### Work order
Print the data exactly. Omit the pictures.

::::::::

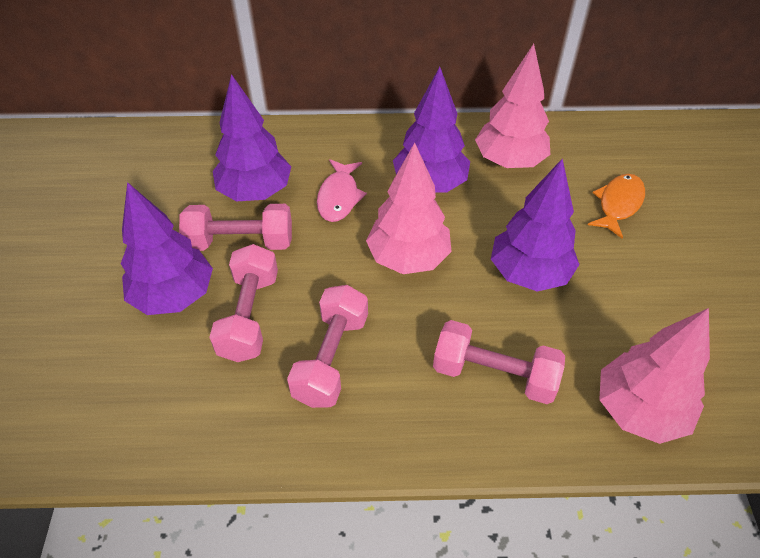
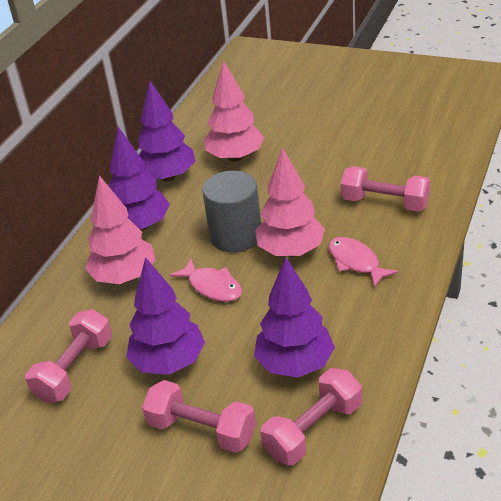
grey cylinder: 0 -> 1
orange fish: 1 -> 0
pink fish: 1 -> 2

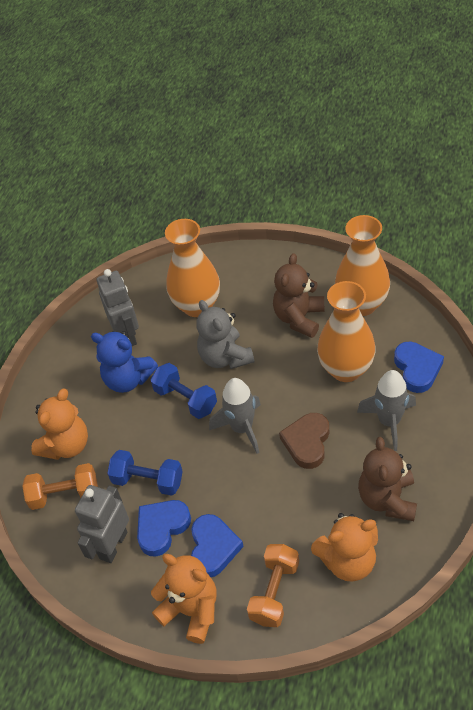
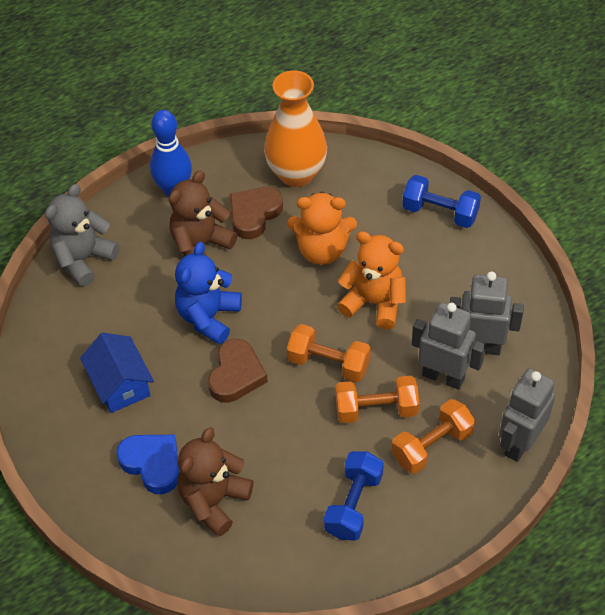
blue bowling pin: 0 -> 1
blue heart: 3 -> 1
blue house: 0 -> 1
brown heart: 1 -> 2
grey robot: 2 -> 3
grey rocket: 2 -> 0
orange dumbbell: 2 -> 3
orange teddy bear: 3 -> 2
orange vase: 3 -> 1

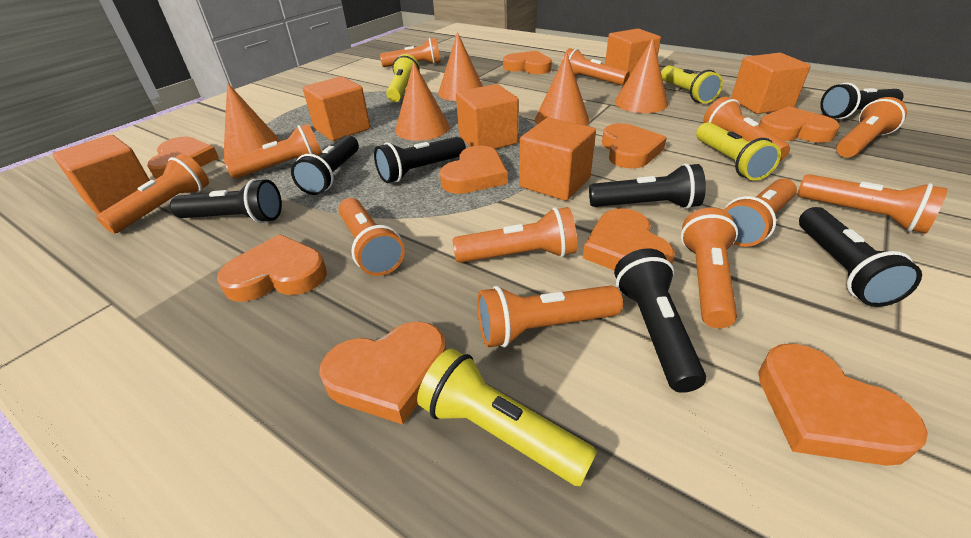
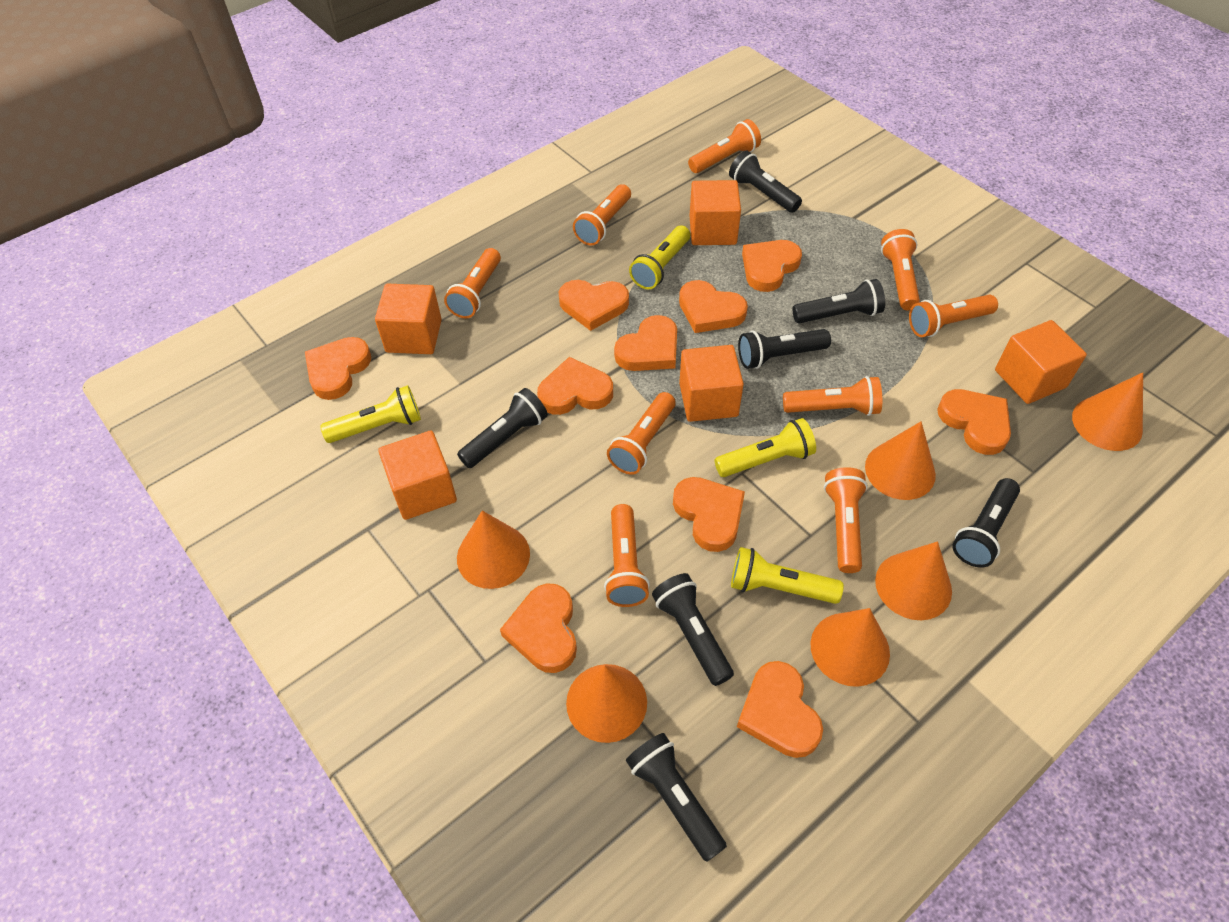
orange cone: 5 -> 6
orange cube: 6 -> 5
orange flashlight: 12 -> 9
orange heart: 9 -> 10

::::::::

### Response for this exercise
grey cylinder: 0 -> 1
orange fish: 1 -> 0
pink fish: 1 -> 2

blue bowling pin: 0 -> 1
blue heart: 3 -> 1
blue house: 0 -> 1
brown heart: 1 -> 2
grey robot: 2 -> 3
grey rocket: 2 -> 0
orange dumbbell: 2 -> 3
orange teddy bear: 3 -> 2
orange vase: 3 -> 1

orange cone: 5 -> 6
orange cube: 6 -> 5
orange flashlight: 12 -> 9
orange heart: 9 -> 10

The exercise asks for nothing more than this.